[Data entries]
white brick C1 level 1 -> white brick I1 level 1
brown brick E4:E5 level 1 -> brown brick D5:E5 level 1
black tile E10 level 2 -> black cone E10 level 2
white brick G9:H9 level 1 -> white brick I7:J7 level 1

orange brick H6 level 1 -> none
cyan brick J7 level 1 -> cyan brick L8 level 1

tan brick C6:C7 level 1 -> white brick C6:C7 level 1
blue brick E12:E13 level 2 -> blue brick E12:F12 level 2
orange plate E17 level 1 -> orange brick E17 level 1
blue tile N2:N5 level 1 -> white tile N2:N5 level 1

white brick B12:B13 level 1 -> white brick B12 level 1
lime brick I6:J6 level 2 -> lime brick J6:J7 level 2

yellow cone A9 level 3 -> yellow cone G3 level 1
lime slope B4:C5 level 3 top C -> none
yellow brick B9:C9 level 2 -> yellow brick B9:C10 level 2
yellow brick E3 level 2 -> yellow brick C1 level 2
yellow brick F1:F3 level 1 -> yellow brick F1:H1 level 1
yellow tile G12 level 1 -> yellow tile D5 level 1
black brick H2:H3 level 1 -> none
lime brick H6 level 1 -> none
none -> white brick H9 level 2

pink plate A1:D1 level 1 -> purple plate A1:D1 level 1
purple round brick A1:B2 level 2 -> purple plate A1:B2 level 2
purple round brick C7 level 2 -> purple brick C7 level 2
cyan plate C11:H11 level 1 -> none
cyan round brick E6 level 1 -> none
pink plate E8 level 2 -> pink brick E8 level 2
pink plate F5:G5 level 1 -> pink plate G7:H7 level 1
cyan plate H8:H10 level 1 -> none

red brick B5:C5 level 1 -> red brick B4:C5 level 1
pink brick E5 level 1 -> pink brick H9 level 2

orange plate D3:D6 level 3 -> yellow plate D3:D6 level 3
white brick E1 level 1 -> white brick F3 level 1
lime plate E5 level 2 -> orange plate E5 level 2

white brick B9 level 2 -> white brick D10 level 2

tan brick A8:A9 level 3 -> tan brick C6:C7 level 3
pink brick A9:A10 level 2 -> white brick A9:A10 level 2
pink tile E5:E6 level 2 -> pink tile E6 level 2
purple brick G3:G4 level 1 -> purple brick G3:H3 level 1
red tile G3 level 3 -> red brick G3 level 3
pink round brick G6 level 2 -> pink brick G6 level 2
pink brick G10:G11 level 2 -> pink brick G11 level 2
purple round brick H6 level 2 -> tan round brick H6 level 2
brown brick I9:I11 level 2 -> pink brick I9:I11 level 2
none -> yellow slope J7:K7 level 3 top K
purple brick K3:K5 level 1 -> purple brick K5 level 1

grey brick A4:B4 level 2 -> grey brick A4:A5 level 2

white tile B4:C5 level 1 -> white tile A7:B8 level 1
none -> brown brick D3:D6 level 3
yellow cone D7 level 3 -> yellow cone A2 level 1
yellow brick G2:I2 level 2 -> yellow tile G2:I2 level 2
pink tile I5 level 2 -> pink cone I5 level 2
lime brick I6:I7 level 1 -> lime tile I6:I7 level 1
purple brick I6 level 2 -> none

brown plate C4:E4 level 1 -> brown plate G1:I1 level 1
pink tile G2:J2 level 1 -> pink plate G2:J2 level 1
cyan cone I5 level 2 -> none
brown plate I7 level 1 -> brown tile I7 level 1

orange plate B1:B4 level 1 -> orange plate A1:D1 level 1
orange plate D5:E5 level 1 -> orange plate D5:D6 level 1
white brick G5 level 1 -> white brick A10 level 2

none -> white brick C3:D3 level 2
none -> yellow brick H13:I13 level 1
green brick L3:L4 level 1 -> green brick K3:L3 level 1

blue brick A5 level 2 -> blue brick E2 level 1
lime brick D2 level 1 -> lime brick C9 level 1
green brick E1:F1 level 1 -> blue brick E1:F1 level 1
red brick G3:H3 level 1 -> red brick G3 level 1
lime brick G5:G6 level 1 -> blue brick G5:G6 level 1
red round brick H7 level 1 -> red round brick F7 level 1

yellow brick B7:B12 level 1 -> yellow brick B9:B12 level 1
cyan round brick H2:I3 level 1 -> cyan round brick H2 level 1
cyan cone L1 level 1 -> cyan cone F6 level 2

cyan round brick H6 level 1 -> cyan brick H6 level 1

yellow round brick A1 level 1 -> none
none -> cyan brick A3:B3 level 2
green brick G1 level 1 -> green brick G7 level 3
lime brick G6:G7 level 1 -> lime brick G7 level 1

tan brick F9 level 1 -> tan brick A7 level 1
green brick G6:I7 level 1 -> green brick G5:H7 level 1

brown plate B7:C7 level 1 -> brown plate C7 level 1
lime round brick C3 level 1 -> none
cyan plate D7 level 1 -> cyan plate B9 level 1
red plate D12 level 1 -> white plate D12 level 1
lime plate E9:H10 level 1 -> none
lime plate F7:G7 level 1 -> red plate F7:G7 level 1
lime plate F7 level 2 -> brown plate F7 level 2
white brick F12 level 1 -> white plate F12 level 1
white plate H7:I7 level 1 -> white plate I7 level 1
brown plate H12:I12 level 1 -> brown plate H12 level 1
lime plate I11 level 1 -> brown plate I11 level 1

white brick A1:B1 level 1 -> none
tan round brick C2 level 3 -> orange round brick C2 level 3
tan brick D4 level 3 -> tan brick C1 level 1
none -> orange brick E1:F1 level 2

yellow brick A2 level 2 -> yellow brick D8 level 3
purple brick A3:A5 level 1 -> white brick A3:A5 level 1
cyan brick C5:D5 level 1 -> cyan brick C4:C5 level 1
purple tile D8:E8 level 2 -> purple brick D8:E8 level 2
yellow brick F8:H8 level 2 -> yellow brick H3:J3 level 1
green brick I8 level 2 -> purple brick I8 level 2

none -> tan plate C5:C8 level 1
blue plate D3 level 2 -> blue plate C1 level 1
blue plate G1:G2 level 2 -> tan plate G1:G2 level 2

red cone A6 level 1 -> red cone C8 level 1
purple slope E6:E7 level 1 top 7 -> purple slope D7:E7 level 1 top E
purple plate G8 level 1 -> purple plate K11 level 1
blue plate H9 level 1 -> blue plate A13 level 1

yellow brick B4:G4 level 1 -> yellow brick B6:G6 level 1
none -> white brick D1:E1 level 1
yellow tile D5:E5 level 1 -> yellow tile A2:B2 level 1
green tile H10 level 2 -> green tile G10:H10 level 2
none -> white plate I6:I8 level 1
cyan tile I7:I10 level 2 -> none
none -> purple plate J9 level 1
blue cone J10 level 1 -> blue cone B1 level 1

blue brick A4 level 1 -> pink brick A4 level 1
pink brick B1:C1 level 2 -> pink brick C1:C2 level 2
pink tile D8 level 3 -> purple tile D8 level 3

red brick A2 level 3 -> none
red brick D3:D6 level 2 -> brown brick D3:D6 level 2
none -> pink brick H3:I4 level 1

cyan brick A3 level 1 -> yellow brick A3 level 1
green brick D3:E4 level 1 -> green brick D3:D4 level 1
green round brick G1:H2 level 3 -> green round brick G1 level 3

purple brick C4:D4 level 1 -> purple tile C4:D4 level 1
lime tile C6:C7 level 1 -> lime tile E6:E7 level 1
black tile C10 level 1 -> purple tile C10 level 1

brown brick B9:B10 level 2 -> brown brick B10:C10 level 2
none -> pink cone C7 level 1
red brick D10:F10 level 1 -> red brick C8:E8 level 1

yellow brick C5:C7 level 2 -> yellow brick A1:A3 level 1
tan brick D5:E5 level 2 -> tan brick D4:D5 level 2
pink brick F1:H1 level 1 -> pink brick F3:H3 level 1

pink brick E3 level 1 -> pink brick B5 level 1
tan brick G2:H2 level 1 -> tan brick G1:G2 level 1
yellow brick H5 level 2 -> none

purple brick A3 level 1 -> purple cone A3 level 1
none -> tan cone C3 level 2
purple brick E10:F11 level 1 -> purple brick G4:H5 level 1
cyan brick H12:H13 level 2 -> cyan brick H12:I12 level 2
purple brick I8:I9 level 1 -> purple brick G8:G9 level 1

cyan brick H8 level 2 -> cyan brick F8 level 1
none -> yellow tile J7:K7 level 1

■ **GOAL OF THE EXERCISE**
Provide the count of lines above that contain "brown", without any other words.

■ **ANSWER SPACE**
11